> [TASK DESCRIPTION]: In the material below, print every line exactly and omit the pictures.

> [GIVEN ENTRIES]:
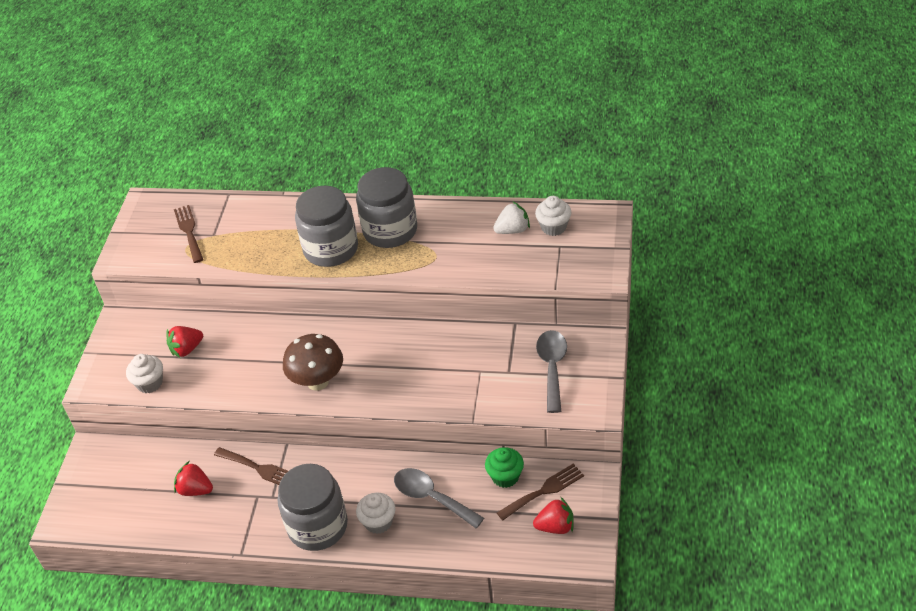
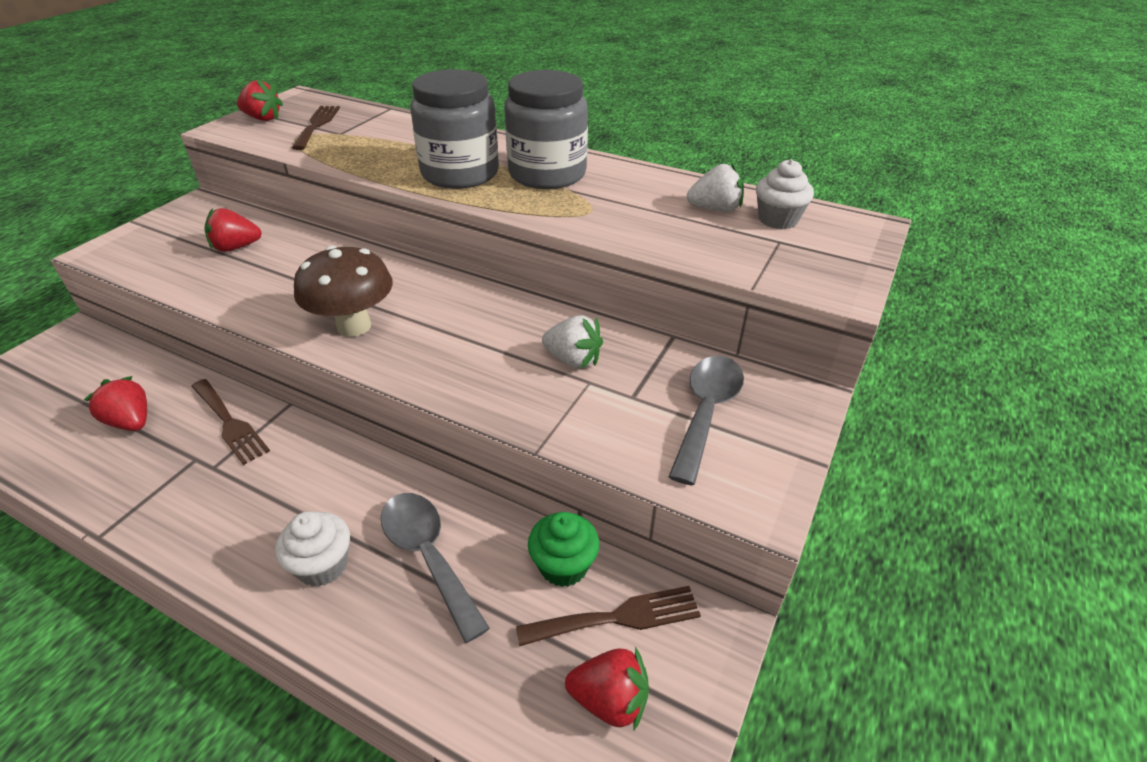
camera: 15 degrees right, 5 degrees down
(140, 237) = (263, 118): none -> red strawberry
(149, 383) = (160, 268): white cupcake -> none
(317, 526) = (233, 536): grey jar -> none
(464, 359) = (573, 360): none -> white strawberry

> [TASK SOLUTION]:
camera: 15 degrees right, 5 degrees down
(140, 237) = (263, 118): none -> red strawberry
(149, 383) = (160, 268): white cupcake -> none
(317, 526) = (233, 536): grey jar -> none
(464, 359) = (573, 360): none -> white strawberry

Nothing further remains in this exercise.